> _Exercise description_
If a record contains a picture, leave the picture out and copy everything else exactly.

> _Data supplied_
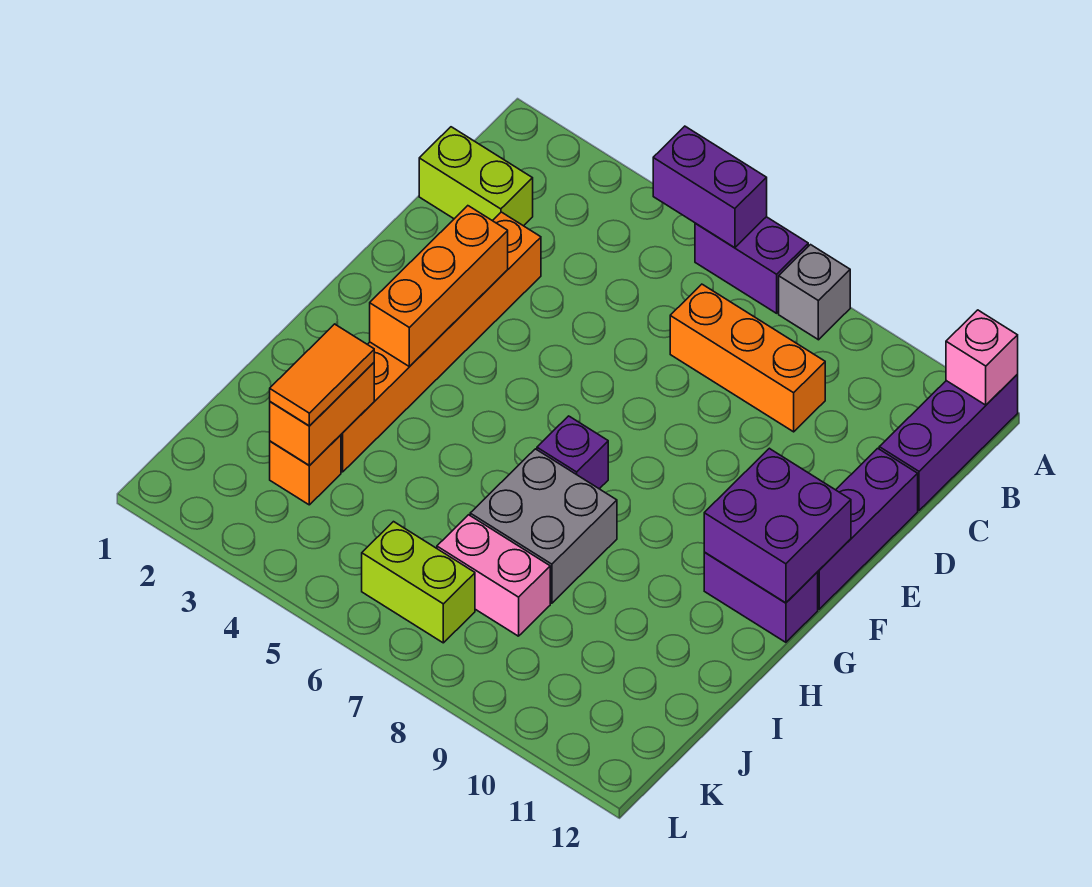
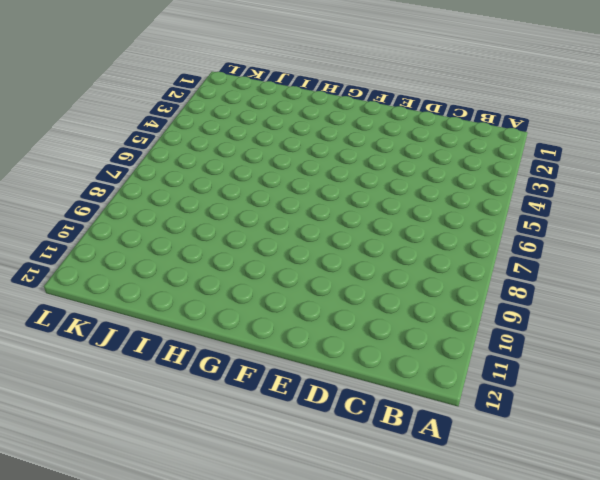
none -> purple brick A6:A7 level 1
none -> grey brick A8 level 1
none -> purple brick A12:C12 level 1

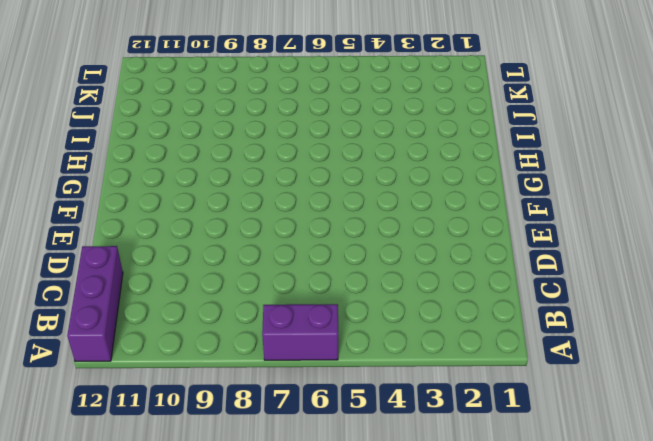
none -> grey brick A8 level 1
none -> lime brick C1:C2 level 1
none -> orange brick C7:C9 level 1

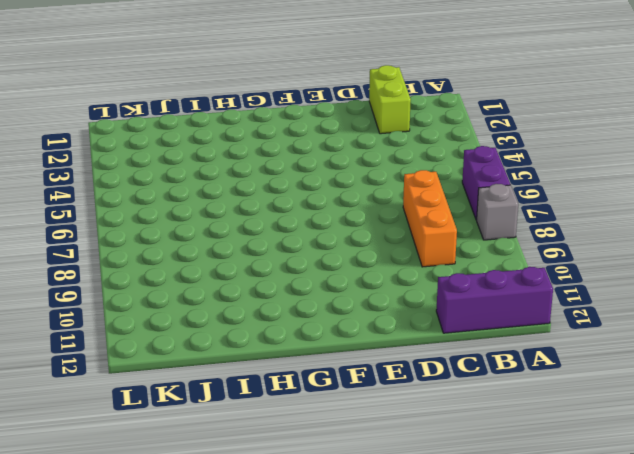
none -> orange brick D3:I3 level 1
none -> purple brick D12:F12 level 1
none -> purple brick G7 level 1

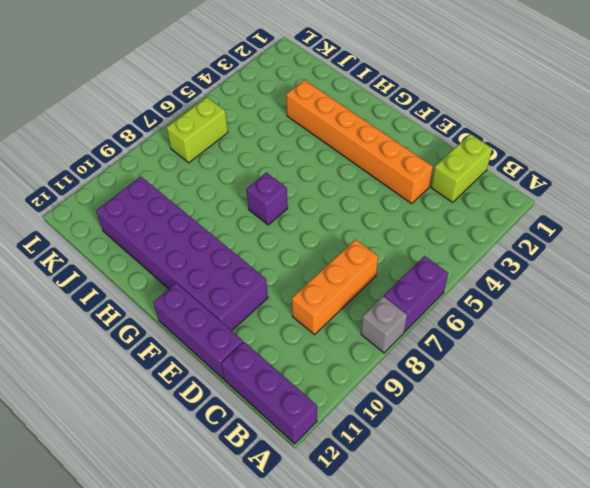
purple brick E10:J11 level 1 -> purple brick G11:G12 level 1
none -> grey brick H7:I8 level 1
none -> orange brick J3 level 1
none -> pink brick J7:J8 level 1

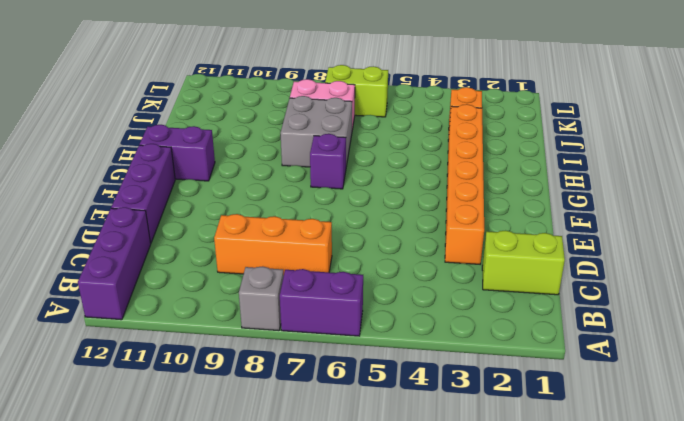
none -> purple brick A5:A6 level 2
none -> pink brick A12 level 2
none -> orange brick E3:G3 level 2

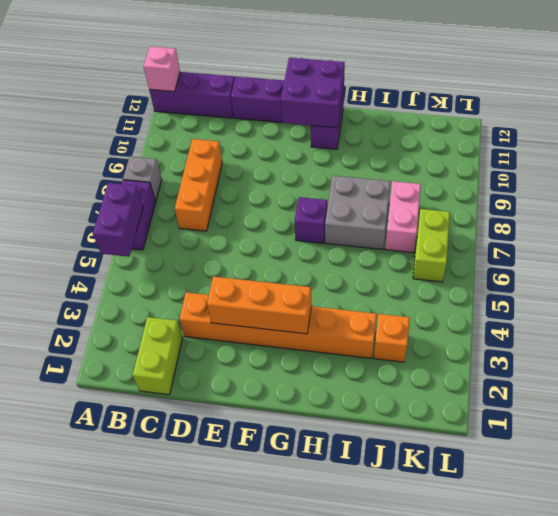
none -> orange brick I3:J3 level 2
none -> orange tile I3:J3 level 3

> _Worked solution_
none -> purple brick A6:A7 level 1
none -> grey brick A8 level 1
none -> purple brick A12:C12 level 1

none -> grey brick A8 level 1
none -> lime brick C1:C2 level 1
none -> orange brick C7:C9 level 1

none -> orange brick D3:I3 level 1
none -> purple brick D12:F12 level 1
none -> purple brick G7 level 1

purple brick E10:J11 level 1 -> purple brick G11:G12 level 1
none -> grey brick H7:I8 level 1
none -> orange brick J3 level 1
none -> pink brick J7:J8 level 1

none -> purple brick A5:A6 level 2
none -> pink brick A12 level 2
none -> orange brick E3:G3 level 2

none -> orange brick I3:J3 level 2
none -> orange tile I3:J3 level 3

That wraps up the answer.